## [Work required]
In the records below, pick out all lines containing the word "poisson".

## [Supplied information]
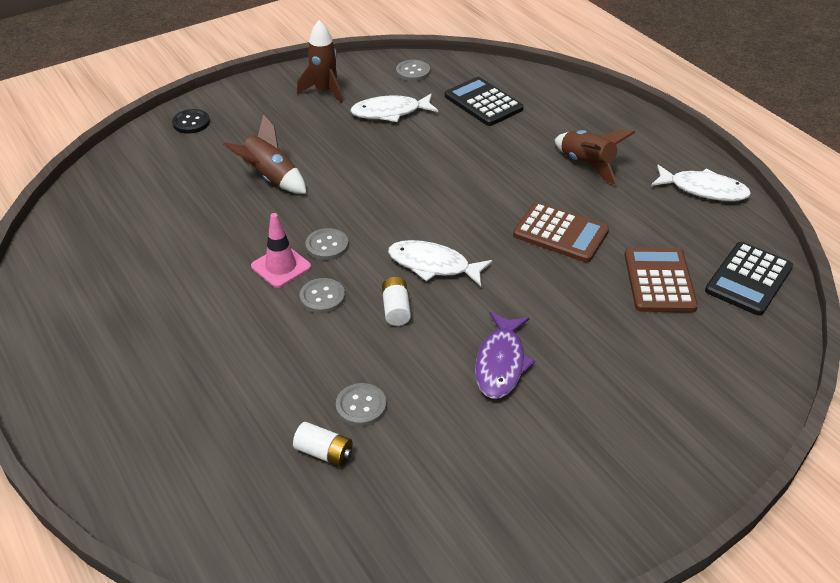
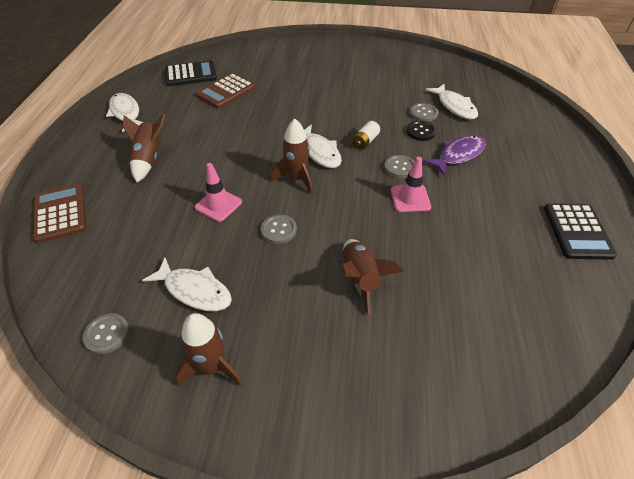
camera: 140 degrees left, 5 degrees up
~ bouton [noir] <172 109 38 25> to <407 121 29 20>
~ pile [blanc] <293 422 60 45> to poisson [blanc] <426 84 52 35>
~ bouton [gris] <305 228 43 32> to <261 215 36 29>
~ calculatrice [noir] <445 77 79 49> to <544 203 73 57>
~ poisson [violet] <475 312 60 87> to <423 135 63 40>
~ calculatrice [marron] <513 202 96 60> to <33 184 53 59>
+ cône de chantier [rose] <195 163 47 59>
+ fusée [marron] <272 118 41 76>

## [Exercise answer]
~ pile [blanc] <293 422 60 45> to poisson [blanc] <426 84 52 35>
~ poisson [violet] <475 312 60 87> to <423 135 63 40>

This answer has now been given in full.